* **WHAT TO WORK ON**
In the data below, find every line with the word "heart" and copy it.

- - - - -

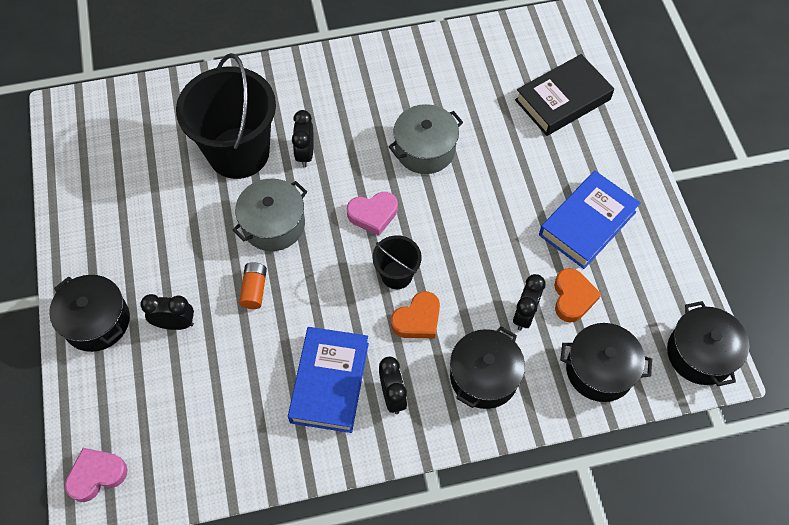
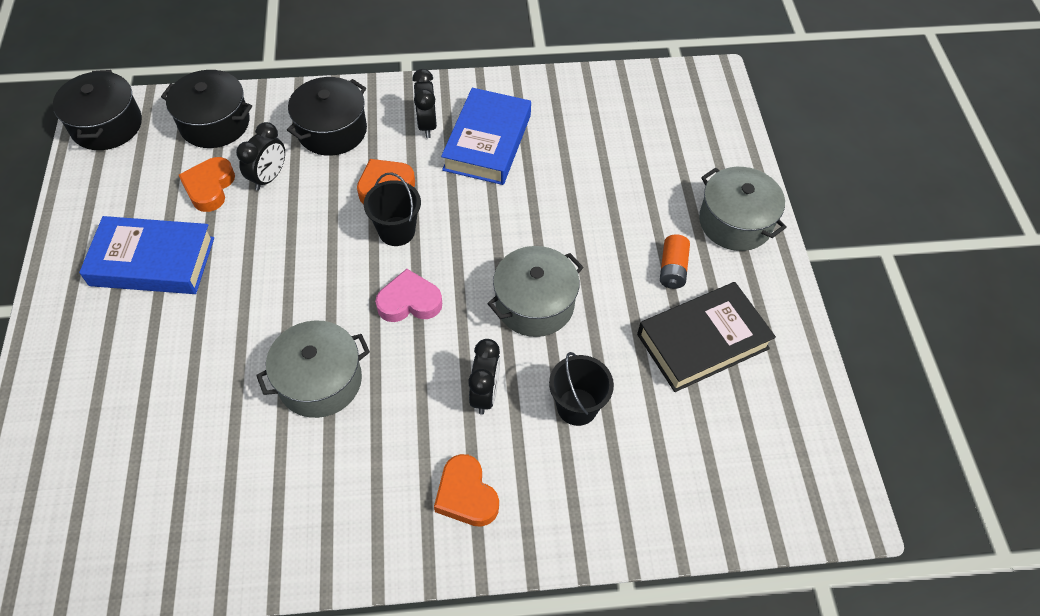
camera: 175 degrees left, 5 degrees down
(97, 321) = (735, 222): black pot -> grey pot
(97, 475) = (710, 98): pink heart -> none
(175, 324) = (648, 210): black clock -> none
(239, 153) = (577, 407): black bucket -> black bucket, size x0.48
(254, 289) = (561, 234): orange battery -> orange battery (672, 269)
(310, 92) = (466, 495): none -> orange heart
(562, 100) = (96, 435): black book -> black book (702, 341)
(587, 223) = (152, 261): blue book -> blue book turned 45 degrees clockwise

- - - - -

* **OUTPUT BELOW**
(97, 475) = (710, 98): pink heart -> none
(310, 92) = (466, 495): none -> orange heart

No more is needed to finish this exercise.